■ Task instructions: Locate the lines of the listing below that hold "eraser", then copy each of them.
::::::::::
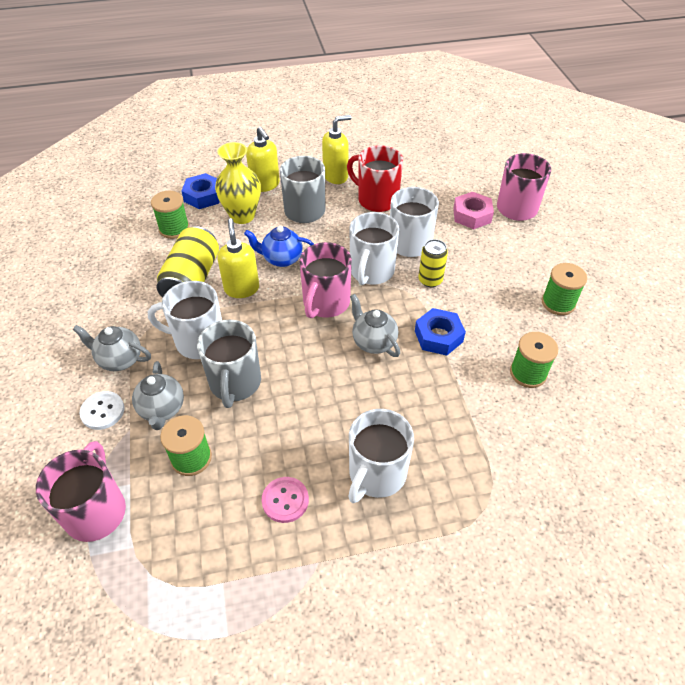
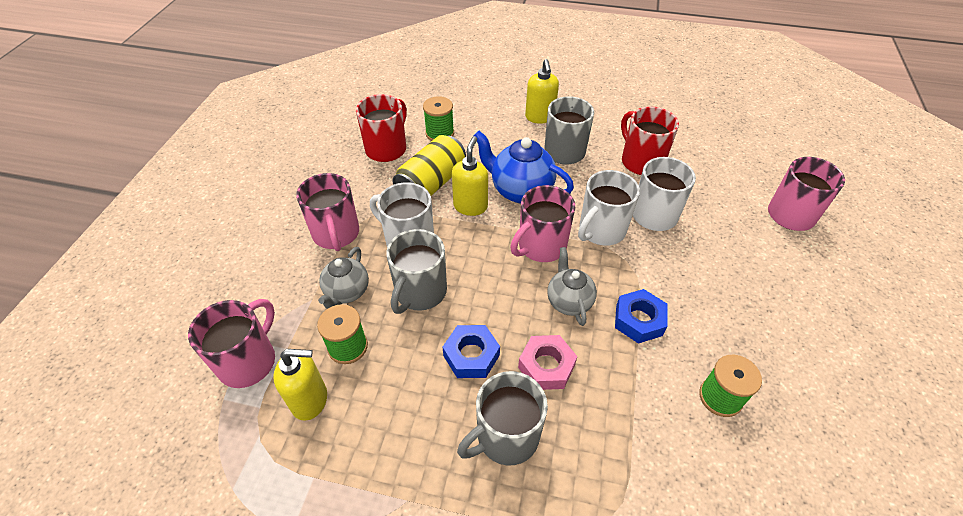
camera: 25 degrees right, 0 degrees up
(102, 411) = (299, 274): white button -> none
(119, 359) = (336, 234): grey teapot -> pink mug
(127, 260) = (387, 149): none -> red mug
(203, 196) = (479, 112): blue nut -> blue nut (471, 355)
(242, 216) = (505, 139): yellow vase -> none
(281, 259) = (520, 190): blue teapot -> blue teapot, size x1.56
(285, 500) = (407, 424): pink button -> none
(336, 176) = (611, 127): yellow soap dispenser -> yellow soap dispenser (310, 400)
(376, 474) = (506, 437): white mug -> grey mug
(430, 280) = (658, 259): yellow can -> none
(472, 215) = (735, 207): pink nut -> pink nut (546, 366)
(558, 303) = (792, 333): green spool -> none

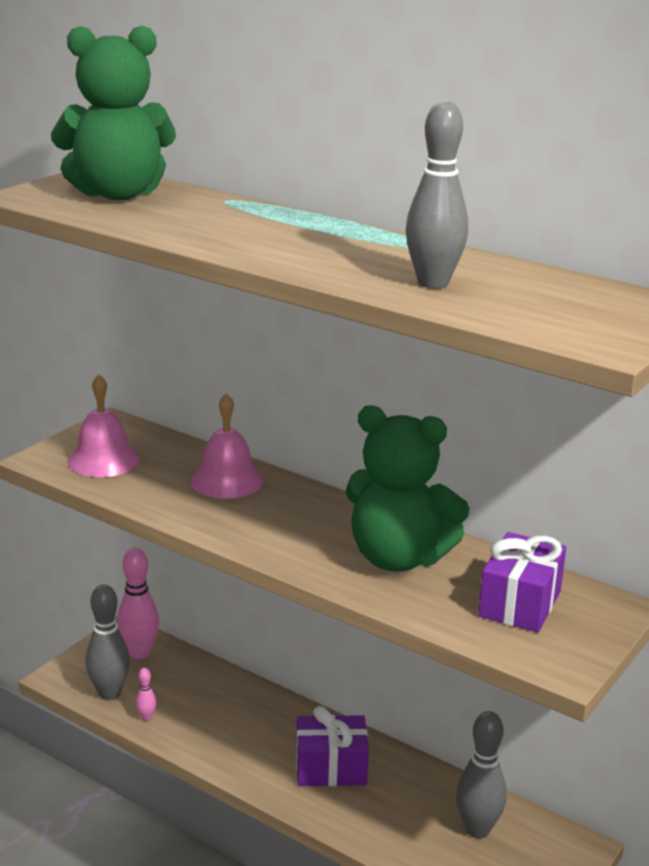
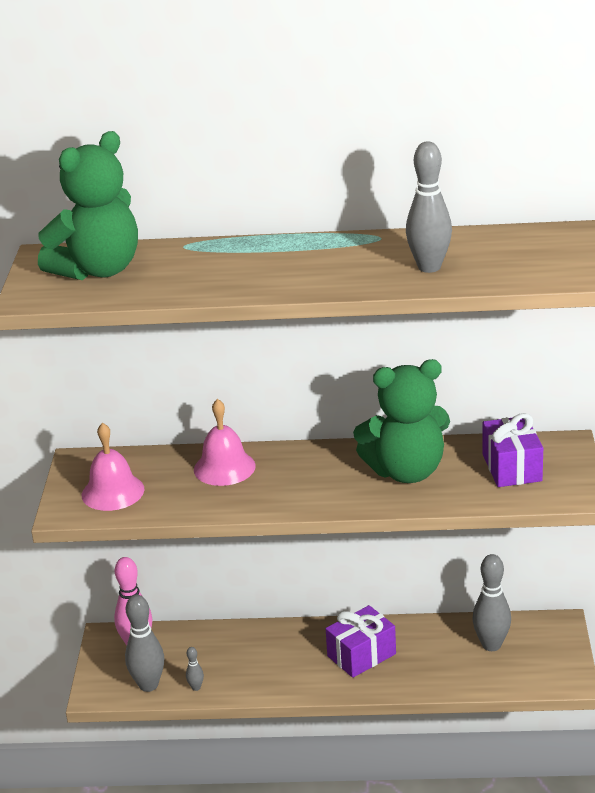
camera: 30 degrees left, 5 degrees up
(146, 717) = (196, 687): pink bowling pin -> grey bowling pin

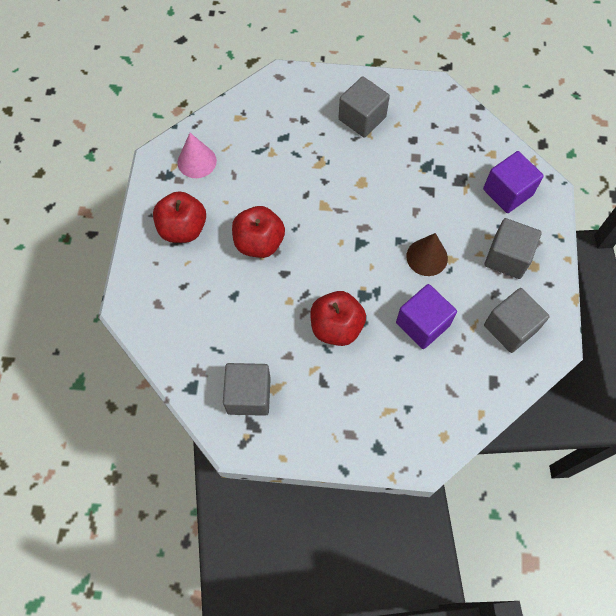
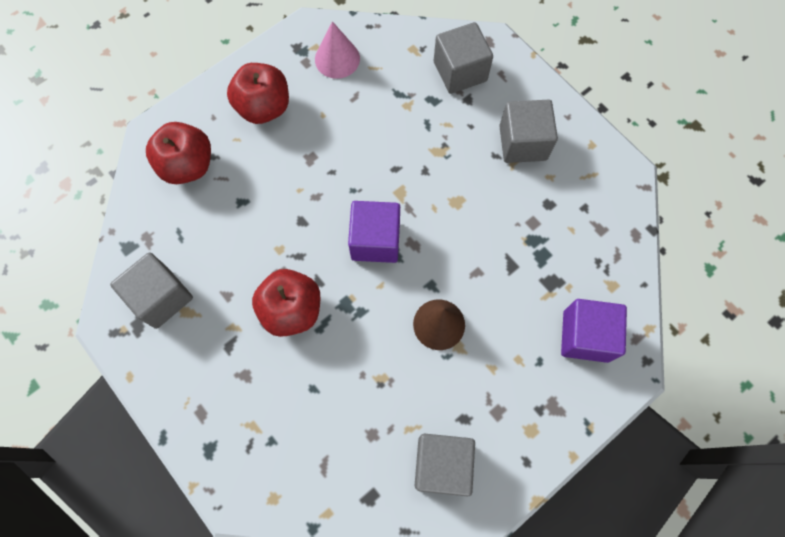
camera: 45 degrees right, 5 degrees up
(259, 243) = (310, 175): red apple -> red apple (188, 165)
(422, 324) = (367, 381): purple cube -> purple cube (375, 240)
(507, 257) = (514, 397): grey cube -> grey cube (460, 71)

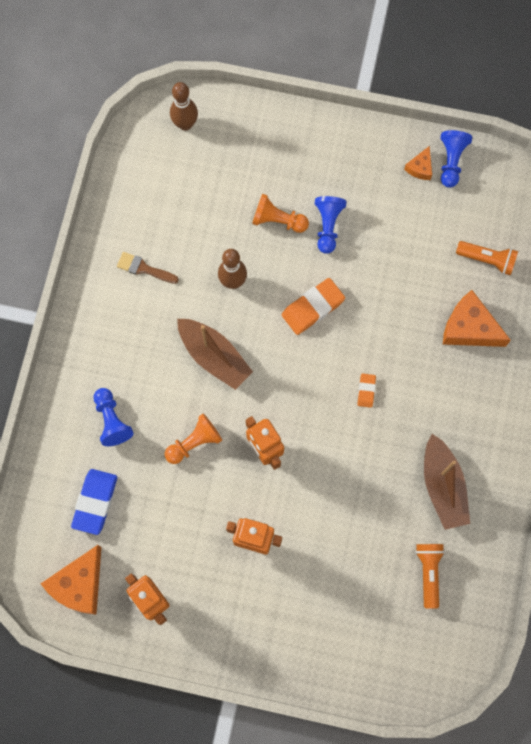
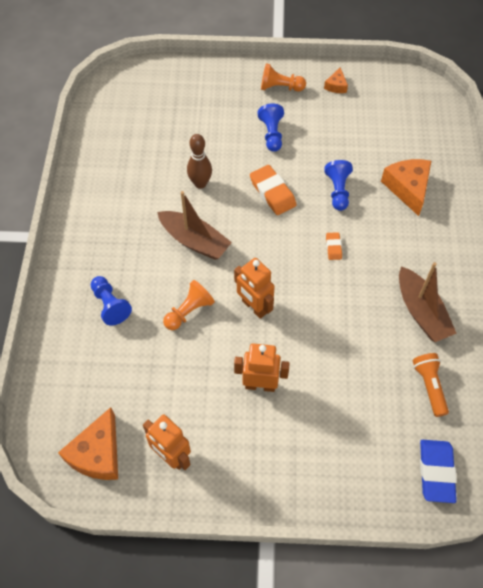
camera: 10 degrees left, 15 degrees down
(95, 502) = (103, 376): blue eraser -> blue eraser (436, 472)
(144, 268) = (122, 185): brown brush -> none
(185, 124) = (141, 82): brown bowling pin -> none
(278, 220) = (229, 136): orange pawn -> orange pawn (280, 87)
(313, 308) = (272, 193): orange eraser -> orange eraser turned 75 degrees counterclockwise
(451, 162) = (359, 79): blue pawn -> blue pawn (338, 191)
(469, 328) = (407, 188): orange cheese -> orange cheese turned 60 degrees clockwise
(487, 260) = (408, 139): orange flashlight -> none

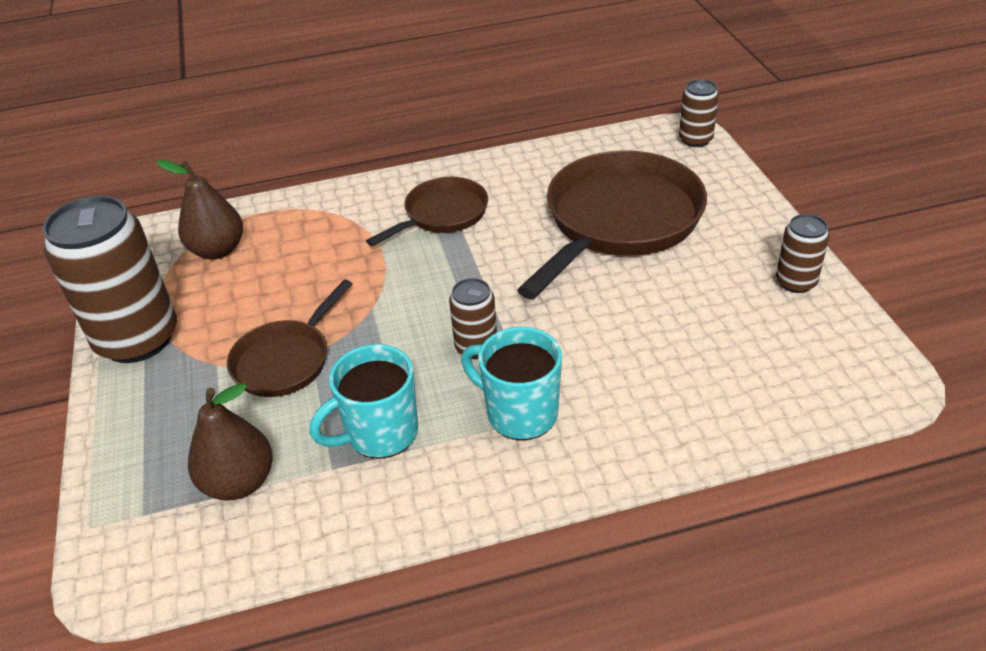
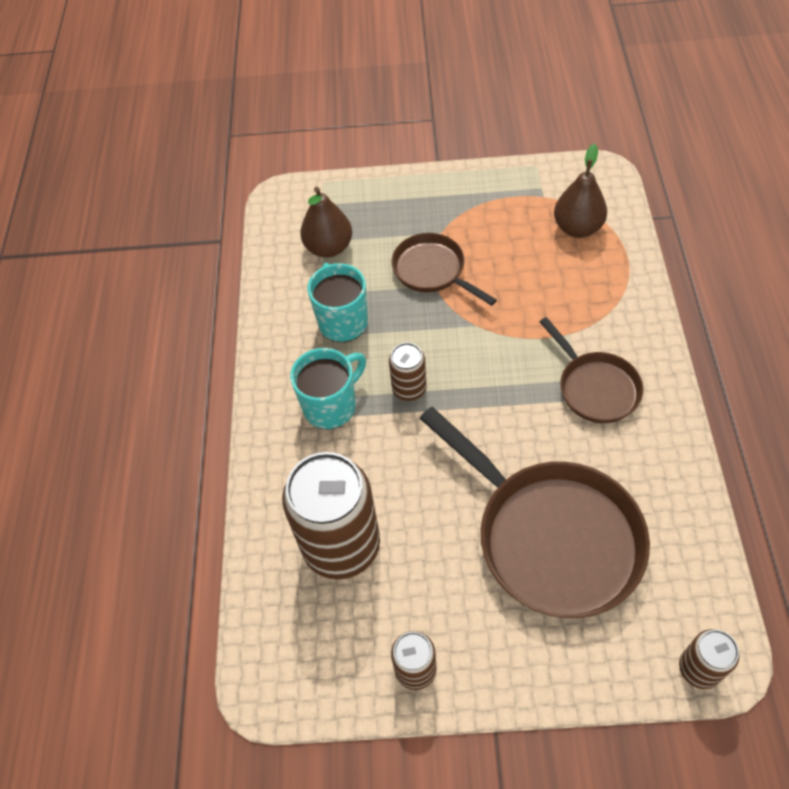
camera: 105 degrees right, 15 degrees up
(137, 339) = (481, 189): brown can -> brown can (341, 545)

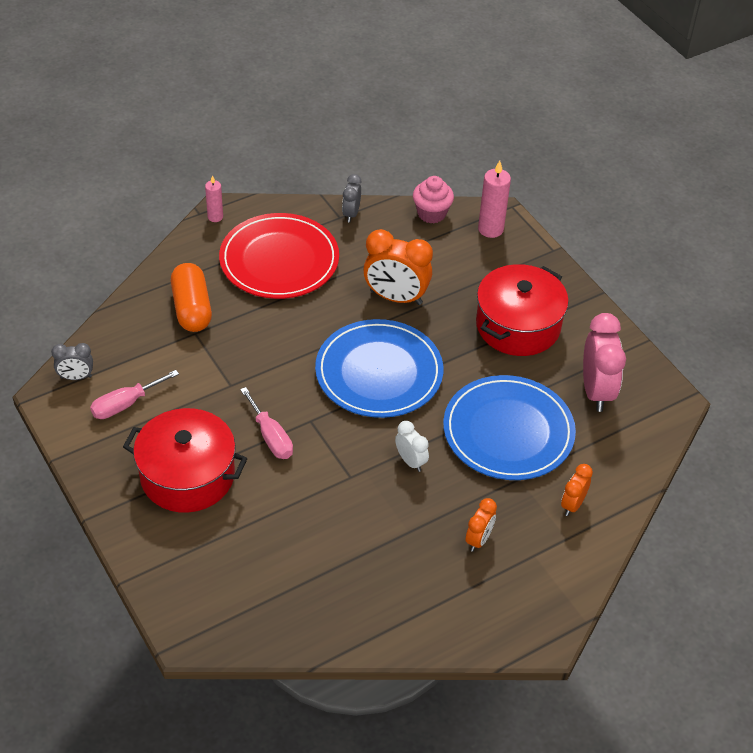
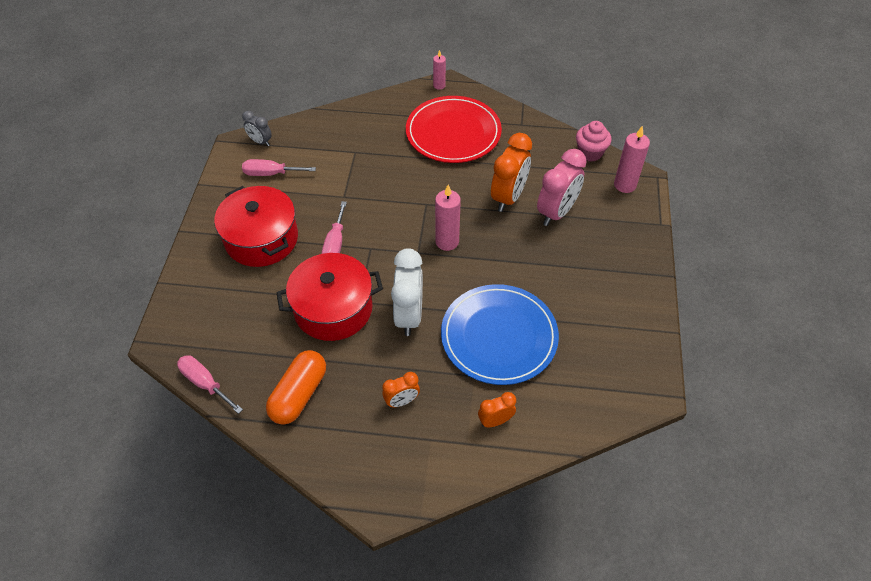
camera: 40 degrees right, 5 degrees up
(191, 308) = (368, 135): orange capsule -> orange capsule (299, 394)
(278, 643) = (205, 383): none -> pink screwdriver
(351, 214) = (531, 126): grey clock -> none
(379, 372) = (447, 242): blue plate -> pink candle
(396, 297) = (508, 197): orange clock -> orange clock turned 120 degrees counterclockwise
(410, 461) = (409, 315): white clock -> white clock, size x1.86
(518, 325) = (580, 264): red pot -> red pot (333, 309)
(596, 391) = (596, 347): pink clock -> pink clock (556, 212)

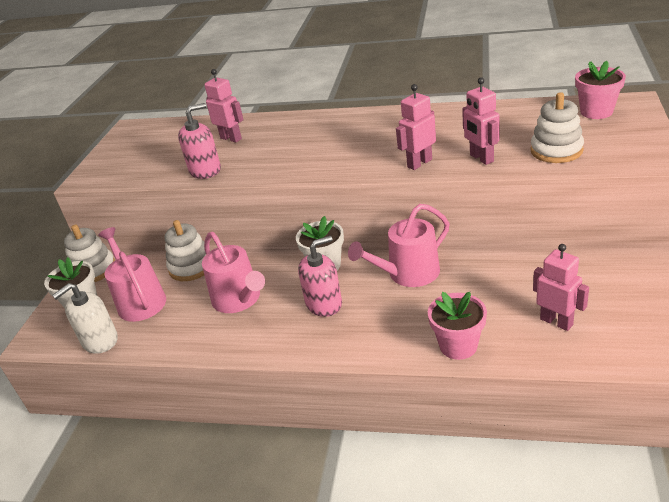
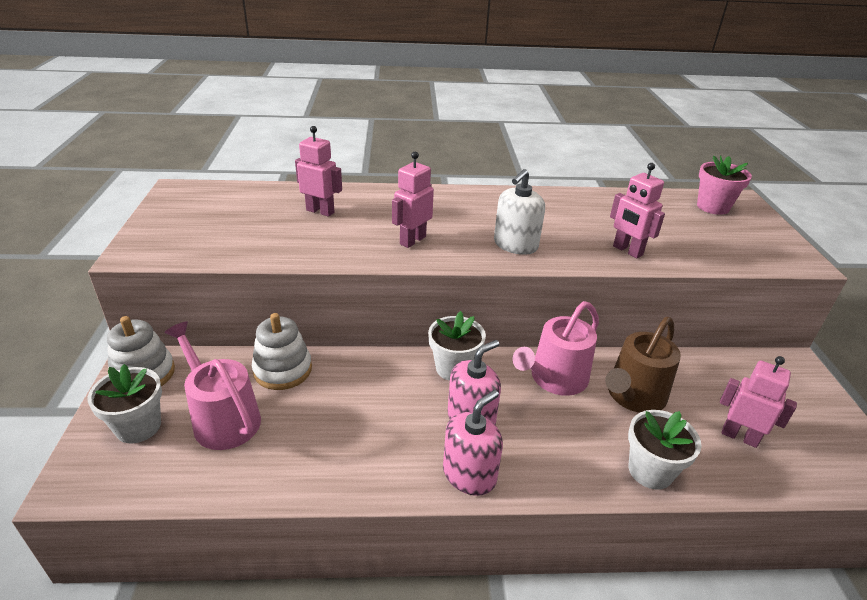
camera: 20 degrees left, 0 degrees up
(100, 341) = (177, 481): white soap dispenser -> white soap dispenser (515, 245)
(205, 170) = (302, 250): pink soap dispenser -> pink soap dispenser (469, 474)
(239, 299) = (361, 415): pink watering can -> none
(419, 163) = (562, 253): pink robot -> pink robot (412, 240)
(458, 346) = (650, 471): pink flower pot -> white flower pot
(473, 288) = (633, 396): none -> brown watering can
(556, 150) = (700, 246): white stacking toy -> none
::::::::::
■ Written answer:
(95, 502) = (103, 376): blue eraser -> blue eraser (436, 472)
(313, 308) = (272, 193): orange eraser -> orange eraser turned 75 degrees counterclockwise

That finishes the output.